Coordinate-based change listings
——
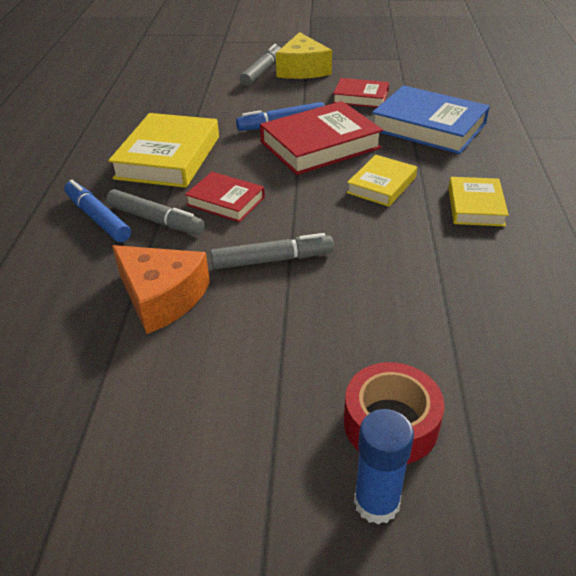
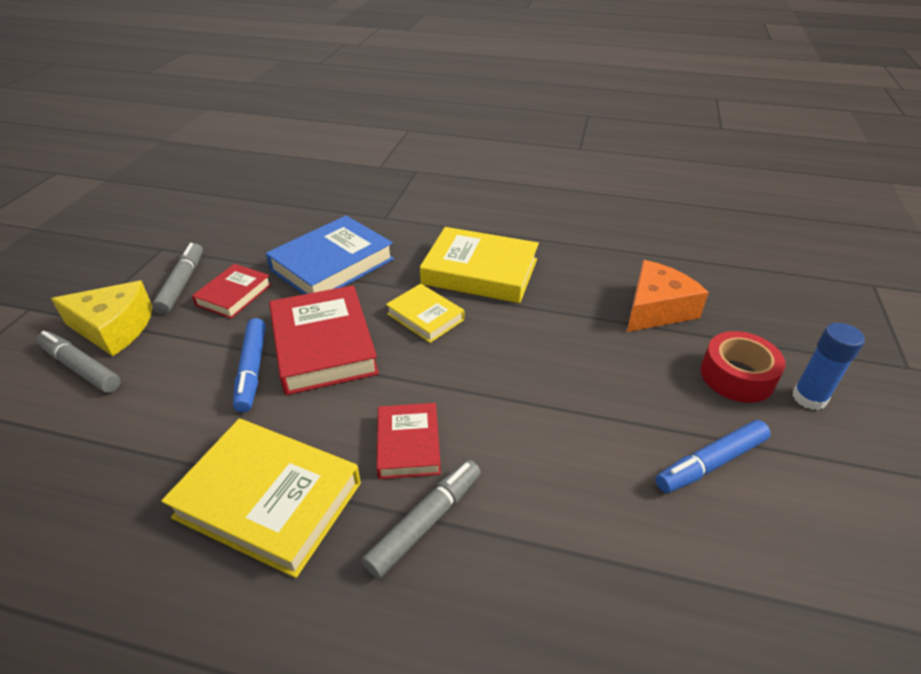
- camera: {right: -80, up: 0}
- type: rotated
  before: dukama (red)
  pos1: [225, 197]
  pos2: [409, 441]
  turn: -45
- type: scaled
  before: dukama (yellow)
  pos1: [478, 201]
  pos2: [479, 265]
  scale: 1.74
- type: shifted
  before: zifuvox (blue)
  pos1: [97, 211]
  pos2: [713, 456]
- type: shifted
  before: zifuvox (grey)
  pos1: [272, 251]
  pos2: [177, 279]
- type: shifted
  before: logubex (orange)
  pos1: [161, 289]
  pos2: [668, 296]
——
◆ **What the exercise asks**: Every record above must be printed exactly, except for its images.

◆ **Exercise solution**:
- camera: {right: -80, up: 0}
- type: rotated
  before: dukama (red)
  pos1: [225, 197]
  pos2: [409, 441]
  turn: -45
- type: scaled
  before: dukama (yellow)
  pos1: [478, 201]
  pos2: [479, 265]
  scale: 1.74
- type: shifted
  before: zifuvox (blue)
  pos1: [97, 211]
  pos2: [713, 456]
- type: shifted
  before: zifuvox (grey)
  pos1: [272, 251]
  pos2: [177, 279]
- type: shifted
  before: logubex (orange)
  pos1: [161, 289]
  pos2: [668, 296]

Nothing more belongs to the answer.